> **Directions**
Rewrite the material below as a numbered list, starting with the line that contains "red pentagon: moved 22" and going on through the line that contains "red semicircle: moved 1", with blank lines and pictures left out.

> **Task material**
————

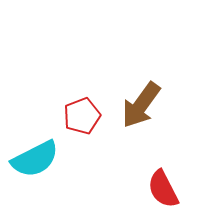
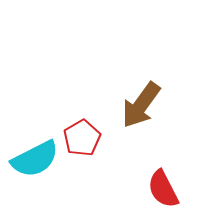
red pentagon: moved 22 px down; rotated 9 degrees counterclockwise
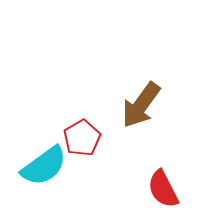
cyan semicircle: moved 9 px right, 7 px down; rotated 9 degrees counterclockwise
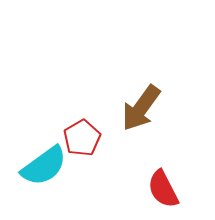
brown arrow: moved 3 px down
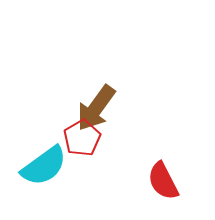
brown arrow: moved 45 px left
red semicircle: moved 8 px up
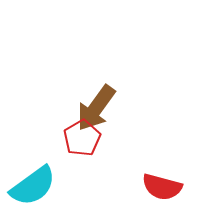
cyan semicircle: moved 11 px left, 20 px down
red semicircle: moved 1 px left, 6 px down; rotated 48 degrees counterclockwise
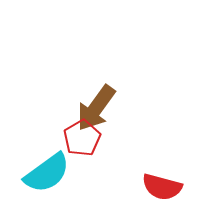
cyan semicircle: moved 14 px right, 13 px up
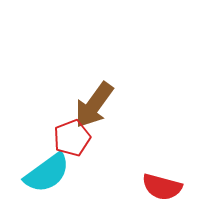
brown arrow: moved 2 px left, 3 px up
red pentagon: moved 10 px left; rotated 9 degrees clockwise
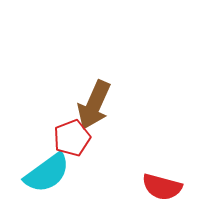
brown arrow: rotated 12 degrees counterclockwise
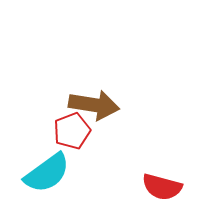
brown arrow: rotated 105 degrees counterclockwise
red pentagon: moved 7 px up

————

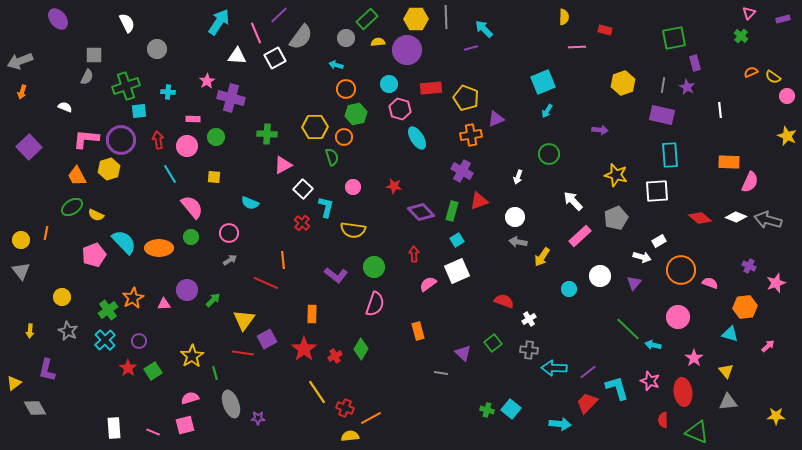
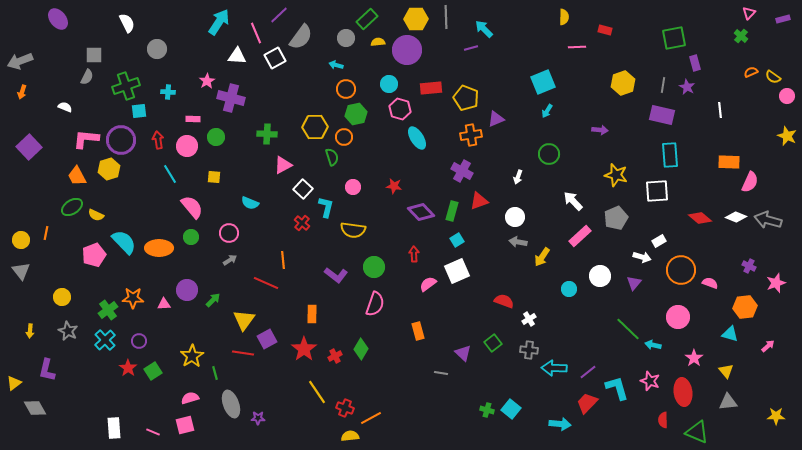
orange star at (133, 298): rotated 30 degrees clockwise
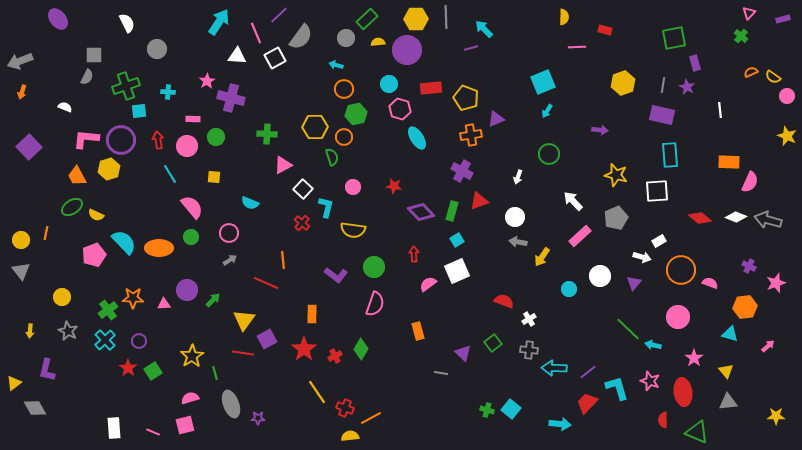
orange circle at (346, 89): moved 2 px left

————

> **Answer to this task**
1. red pentagon: moved 22 px down; rotated 9 degrees counterclockwise
2. cyan semicircle: moved 9 px right, 7 px down; rotated 9 degrees counterclockwise
3. brown arrow: moved 3 px down
4. brown arrow: moved 45 px left
5. red semicircle: moved 8 px up
6. cyan semicircle: moved 11 px left, 20 px down
7. red semicircle: moved 1 px left, 6 px down; rotated 48 degrees counterclockwise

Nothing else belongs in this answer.